The data section start
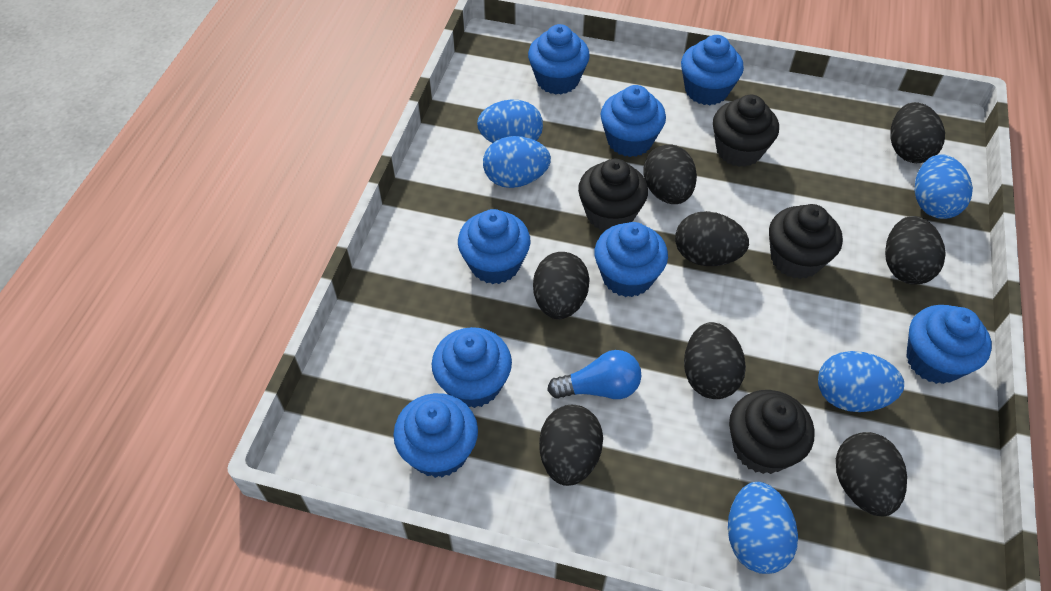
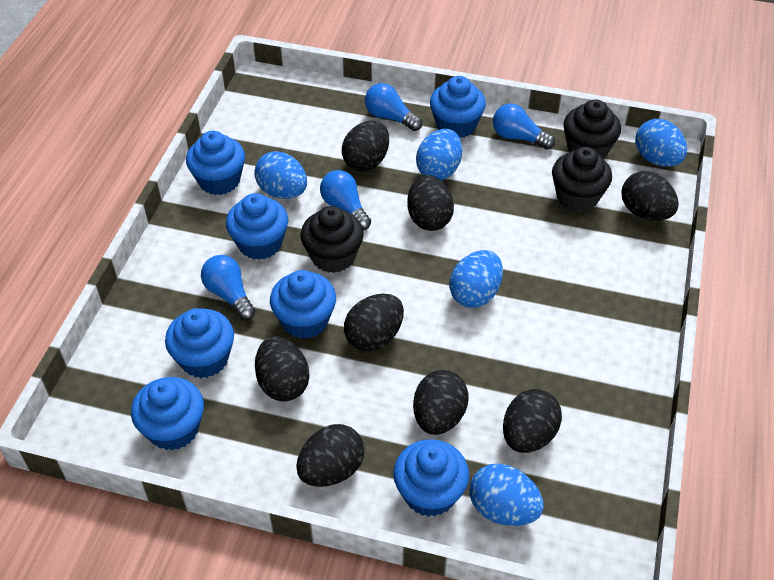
black cupcake: 4 -> 3
blue cupcake: 8 -> 7
blue light bulb: 1 -> 4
The data section end
**Task brief**
Write out every line above exactly, minus images.

**Output below**
black cupcake: 4 -> 3
blue cupcake: 8 -> 7
blue light bulb: 1 -> 4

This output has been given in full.